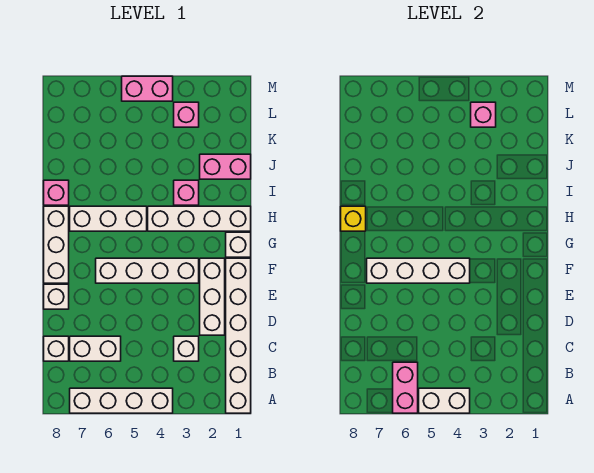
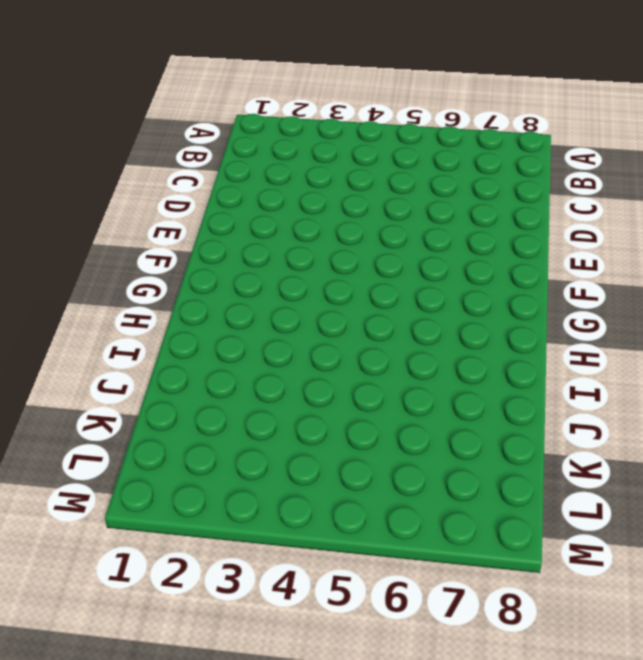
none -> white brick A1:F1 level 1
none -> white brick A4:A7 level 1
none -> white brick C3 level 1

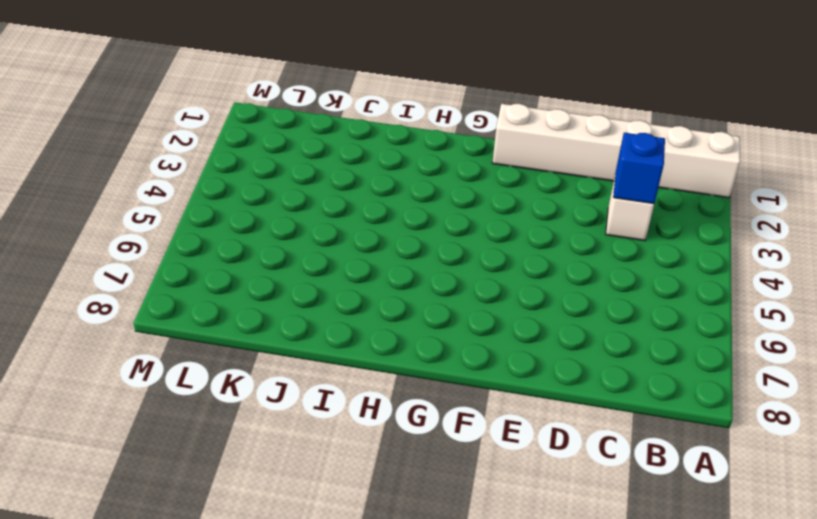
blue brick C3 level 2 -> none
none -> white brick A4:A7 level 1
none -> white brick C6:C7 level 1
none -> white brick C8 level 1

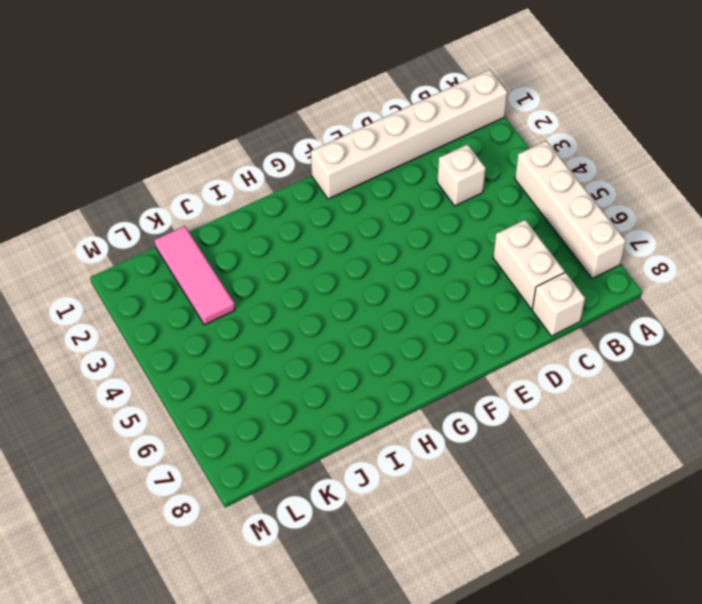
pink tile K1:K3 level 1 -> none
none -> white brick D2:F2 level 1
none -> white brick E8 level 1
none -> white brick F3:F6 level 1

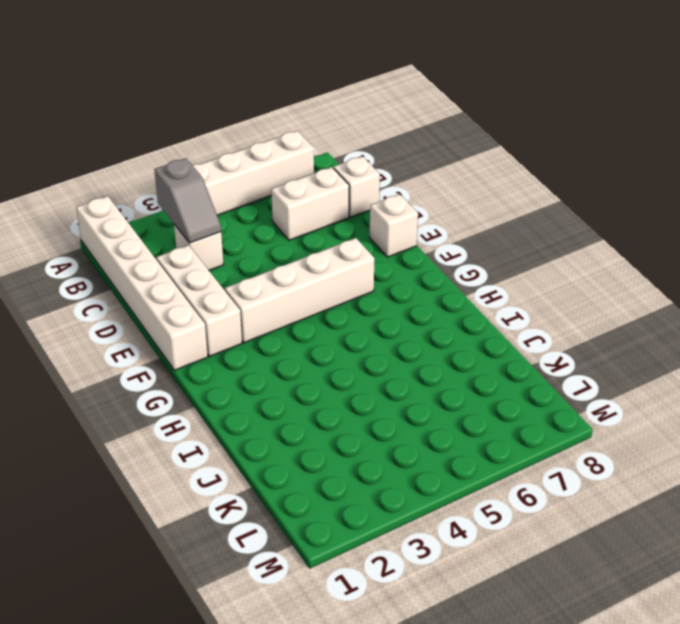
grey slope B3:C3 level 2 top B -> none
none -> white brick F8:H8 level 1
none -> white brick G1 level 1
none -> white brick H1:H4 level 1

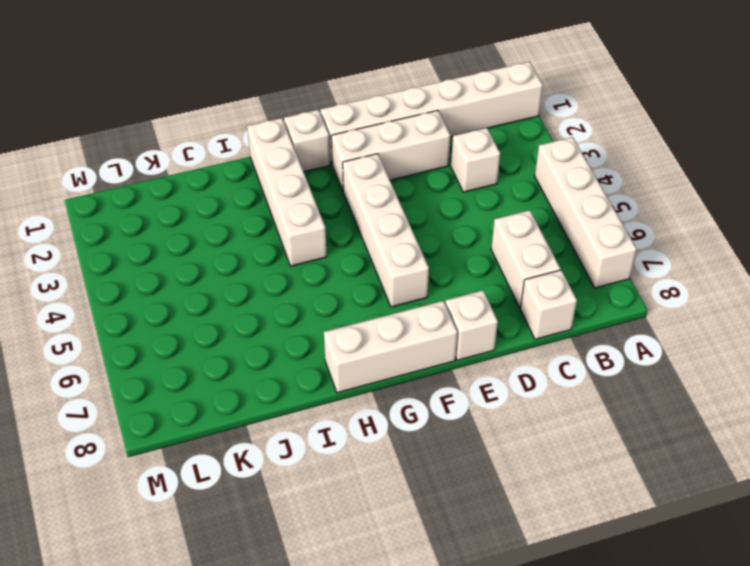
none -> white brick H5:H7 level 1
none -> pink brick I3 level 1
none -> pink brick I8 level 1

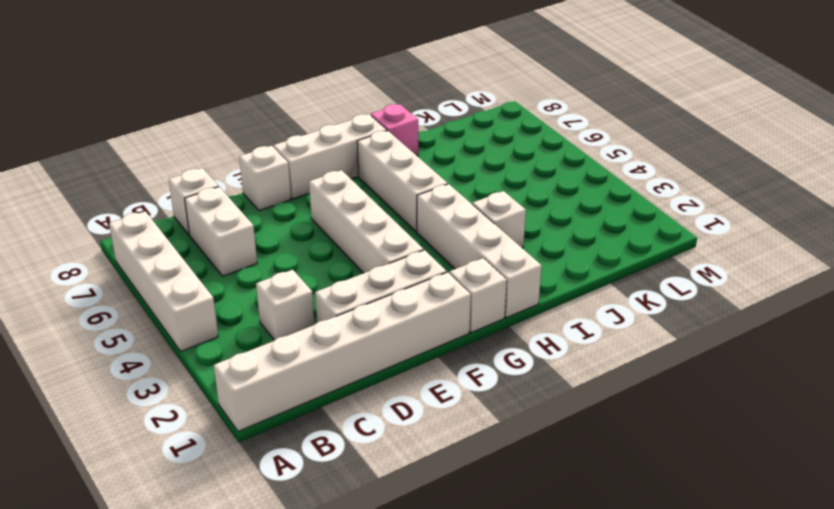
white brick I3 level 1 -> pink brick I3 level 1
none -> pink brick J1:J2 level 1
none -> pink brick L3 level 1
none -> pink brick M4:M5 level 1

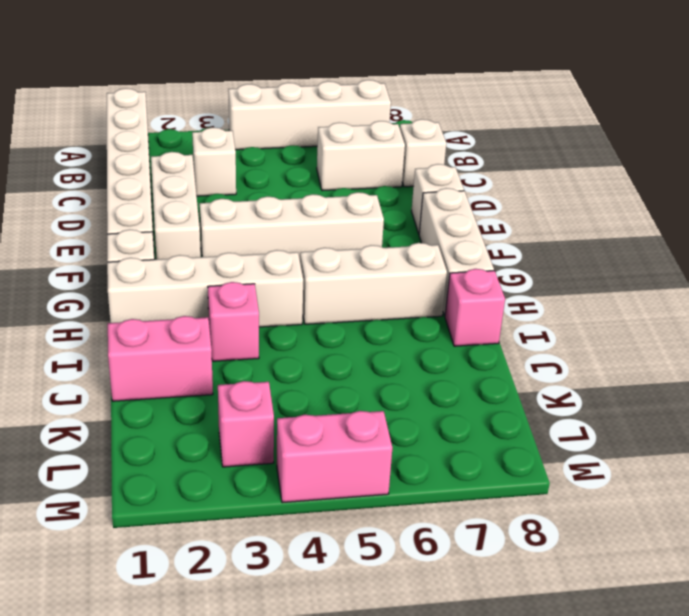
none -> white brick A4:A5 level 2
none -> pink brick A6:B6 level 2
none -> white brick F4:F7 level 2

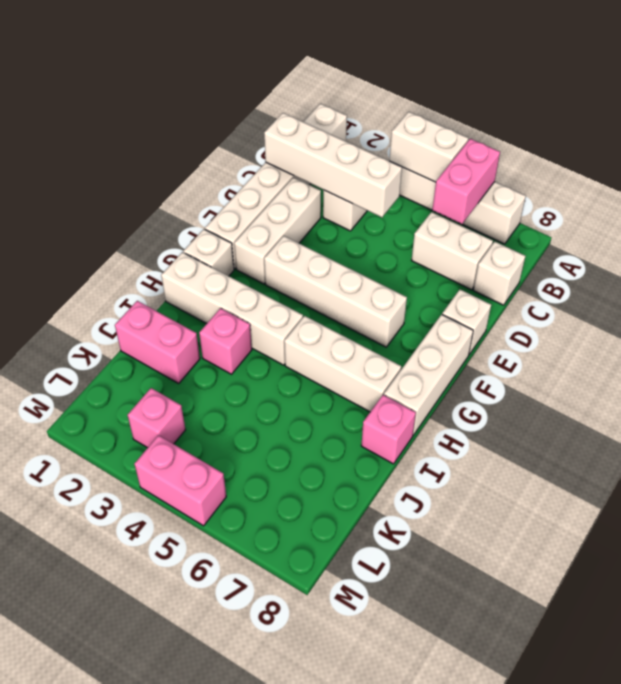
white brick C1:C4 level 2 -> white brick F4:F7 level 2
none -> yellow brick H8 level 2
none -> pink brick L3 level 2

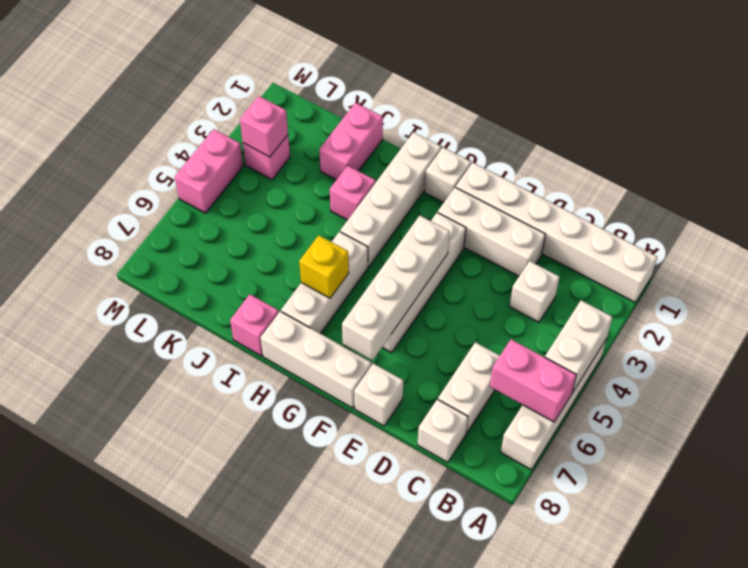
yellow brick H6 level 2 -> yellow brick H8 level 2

----------

> _Task statement_: The expected output is the exact run of lines from the first line of the material above through the line that contains "none -> white brick E8 level 1", minus any pictures.

> _The answer_:
none -> white brick A1:F1 level 1
none -> white brick A4:A7 level 1
none -> white brick C3 level 1

blue brick C3 level 2 -> none
none -> white brick A4:A7 level 1
none -> white brick C6:C7 level 1
none -> white brick C8 level 1

pink tile K1:K3 level 1 -> none
none -> white brick D2:F2 level 1
none -> white brick E8 level 1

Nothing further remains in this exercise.